#### YOUR OBJECTIVE:
Scan the data for "brick" and copy each matching line.

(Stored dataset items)
__________
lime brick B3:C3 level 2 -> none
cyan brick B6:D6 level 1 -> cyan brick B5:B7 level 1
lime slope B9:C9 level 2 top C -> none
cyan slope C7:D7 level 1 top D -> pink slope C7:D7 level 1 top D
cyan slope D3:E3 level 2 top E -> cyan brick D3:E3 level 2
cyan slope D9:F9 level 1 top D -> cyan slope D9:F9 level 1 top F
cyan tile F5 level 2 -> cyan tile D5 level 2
__________
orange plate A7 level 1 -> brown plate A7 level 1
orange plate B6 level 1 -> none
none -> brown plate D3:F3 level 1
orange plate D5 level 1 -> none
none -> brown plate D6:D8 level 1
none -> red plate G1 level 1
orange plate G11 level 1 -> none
__________
#### TASK SOLUTION:
lime brick B3:C3 level 2 -> none
cyan brick B6:D6 level 1 -> cyan brick B5:B7 level 1
cyan slope D3:E3 level 2 top E -> cyan brick D3:E3 level 2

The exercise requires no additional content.